Task objective:
Report every line of the records that contains the string "real", treating uppercase and lowercase as different.

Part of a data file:
[Start]
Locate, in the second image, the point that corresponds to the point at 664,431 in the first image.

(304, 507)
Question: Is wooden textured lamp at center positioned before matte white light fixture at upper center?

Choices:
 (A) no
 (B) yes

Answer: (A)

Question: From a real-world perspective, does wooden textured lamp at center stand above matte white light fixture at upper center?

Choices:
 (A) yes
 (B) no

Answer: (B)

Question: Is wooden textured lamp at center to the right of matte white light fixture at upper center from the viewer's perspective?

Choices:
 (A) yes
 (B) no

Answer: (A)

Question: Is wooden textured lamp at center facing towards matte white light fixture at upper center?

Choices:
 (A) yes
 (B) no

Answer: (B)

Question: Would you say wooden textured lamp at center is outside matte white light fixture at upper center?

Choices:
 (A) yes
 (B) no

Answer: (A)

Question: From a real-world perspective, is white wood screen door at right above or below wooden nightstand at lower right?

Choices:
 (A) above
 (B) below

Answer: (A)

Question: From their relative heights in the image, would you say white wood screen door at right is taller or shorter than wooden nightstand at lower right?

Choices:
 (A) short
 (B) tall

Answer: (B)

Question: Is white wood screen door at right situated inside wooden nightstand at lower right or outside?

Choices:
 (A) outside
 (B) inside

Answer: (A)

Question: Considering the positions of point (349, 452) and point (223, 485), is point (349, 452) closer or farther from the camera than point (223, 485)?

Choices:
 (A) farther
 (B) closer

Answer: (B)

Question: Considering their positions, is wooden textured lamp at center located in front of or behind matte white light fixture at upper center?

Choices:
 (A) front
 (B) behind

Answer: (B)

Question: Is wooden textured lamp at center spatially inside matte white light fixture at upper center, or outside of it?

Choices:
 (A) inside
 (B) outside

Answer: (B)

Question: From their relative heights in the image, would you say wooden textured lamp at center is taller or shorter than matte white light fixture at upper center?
[End]
The answer:
Question: From a real-world perspective, does wooden textured lamp at center stand above matte white light fixture at upper center?
Question: From a real-world perspective, is white wood screen door at right above or below wooden nightstand at lower right?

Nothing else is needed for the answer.